__Supplied data__.
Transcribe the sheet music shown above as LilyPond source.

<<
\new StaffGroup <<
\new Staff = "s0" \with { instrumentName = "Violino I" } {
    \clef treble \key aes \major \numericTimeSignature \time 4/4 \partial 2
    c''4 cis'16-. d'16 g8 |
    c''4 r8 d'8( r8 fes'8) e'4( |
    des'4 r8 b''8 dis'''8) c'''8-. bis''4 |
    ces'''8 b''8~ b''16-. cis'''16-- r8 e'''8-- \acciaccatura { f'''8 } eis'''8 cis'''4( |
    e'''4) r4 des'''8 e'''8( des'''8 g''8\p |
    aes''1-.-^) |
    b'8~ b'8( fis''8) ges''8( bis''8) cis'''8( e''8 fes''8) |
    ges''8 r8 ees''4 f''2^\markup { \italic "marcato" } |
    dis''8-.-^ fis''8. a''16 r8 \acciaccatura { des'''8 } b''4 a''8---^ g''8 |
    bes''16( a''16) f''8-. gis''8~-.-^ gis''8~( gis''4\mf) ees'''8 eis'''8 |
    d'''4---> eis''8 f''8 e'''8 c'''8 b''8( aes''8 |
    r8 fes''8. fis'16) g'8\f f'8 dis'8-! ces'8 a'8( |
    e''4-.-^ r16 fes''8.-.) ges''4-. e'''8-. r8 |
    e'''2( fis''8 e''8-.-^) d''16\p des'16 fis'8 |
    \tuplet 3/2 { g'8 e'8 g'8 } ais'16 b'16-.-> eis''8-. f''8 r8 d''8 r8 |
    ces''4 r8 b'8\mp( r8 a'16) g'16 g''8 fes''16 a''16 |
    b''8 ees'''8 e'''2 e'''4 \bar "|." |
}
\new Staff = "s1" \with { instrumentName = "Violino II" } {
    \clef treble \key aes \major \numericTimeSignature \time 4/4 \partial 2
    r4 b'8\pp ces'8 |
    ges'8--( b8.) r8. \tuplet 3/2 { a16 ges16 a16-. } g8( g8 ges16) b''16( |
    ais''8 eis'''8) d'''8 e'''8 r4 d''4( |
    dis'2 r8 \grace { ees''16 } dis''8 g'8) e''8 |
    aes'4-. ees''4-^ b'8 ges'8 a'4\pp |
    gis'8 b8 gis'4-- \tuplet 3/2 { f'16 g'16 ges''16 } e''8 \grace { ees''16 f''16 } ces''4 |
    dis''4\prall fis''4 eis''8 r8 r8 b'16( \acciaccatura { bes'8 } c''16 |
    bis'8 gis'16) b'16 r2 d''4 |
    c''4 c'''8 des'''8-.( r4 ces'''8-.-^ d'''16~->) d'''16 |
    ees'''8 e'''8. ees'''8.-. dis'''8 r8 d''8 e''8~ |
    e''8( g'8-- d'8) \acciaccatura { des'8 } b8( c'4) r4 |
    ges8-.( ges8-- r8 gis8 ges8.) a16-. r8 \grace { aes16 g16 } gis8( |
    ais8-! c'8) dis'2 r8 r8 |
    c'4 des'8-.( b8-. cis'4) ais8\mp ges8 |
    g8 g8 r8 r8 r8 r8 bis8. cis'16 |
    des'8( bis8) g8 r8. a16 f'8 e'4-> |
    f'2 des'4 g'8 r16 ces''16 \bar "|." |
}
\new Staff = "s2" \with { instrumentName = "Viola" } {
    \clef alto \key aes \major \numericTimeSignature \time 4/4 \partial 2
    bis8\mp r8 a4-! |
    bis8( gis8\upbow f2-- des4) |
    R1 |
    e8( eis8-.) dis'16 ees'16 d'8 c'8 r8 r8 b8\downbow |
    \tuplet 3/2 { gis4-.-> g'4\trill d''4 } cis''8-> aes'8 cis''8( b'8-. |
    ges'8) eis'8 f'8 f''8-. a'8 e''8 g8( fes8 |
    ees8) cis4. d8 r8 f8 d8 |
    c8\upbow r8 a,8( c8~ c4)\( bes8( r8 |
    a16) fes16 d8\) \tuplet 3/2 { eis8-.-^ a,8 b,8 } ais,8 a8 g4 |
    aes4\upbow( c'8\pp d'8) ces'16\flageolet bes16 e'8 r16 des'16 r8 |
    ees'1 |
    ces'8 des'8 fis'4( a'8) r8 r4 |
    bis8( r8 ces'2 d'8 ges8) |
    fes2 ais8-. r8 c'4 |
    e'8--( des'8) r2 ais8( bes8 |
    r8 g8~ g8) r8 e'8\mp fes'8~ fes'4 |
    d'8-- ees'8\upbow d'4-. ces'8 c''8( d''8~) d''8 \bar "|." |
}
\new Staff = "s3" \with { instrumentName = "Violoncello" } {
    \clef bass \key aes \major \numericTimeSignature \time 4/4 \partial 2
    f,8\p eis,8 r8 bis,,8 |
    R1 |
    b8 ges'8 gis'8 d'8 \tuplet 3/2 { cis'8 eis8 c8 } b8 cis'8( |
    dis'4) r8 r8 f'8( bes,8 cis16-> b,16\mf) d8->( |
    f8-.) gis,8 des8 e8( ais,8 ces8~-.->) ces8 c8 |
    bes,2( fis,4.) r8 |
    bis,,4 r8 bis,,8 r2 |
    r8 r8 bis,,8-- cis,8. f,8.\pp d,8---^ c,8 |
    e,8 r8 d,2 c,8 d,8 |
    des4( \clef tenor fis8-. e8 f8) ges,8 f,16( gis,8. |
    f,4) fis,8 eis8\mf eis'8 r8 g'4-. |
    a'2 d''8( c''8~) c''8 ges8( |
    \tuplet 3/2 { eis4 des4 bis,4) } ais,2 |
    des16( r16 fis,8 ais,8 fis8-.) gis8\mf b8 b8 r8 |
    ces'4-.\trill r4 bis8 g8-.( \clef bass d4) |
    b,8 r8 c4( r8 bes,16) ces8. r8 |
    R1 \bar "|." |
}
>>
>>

__Task instructions__. How many lines of the listing above contain the word "Violino"? Reply with the number only.

__Solution below__. 2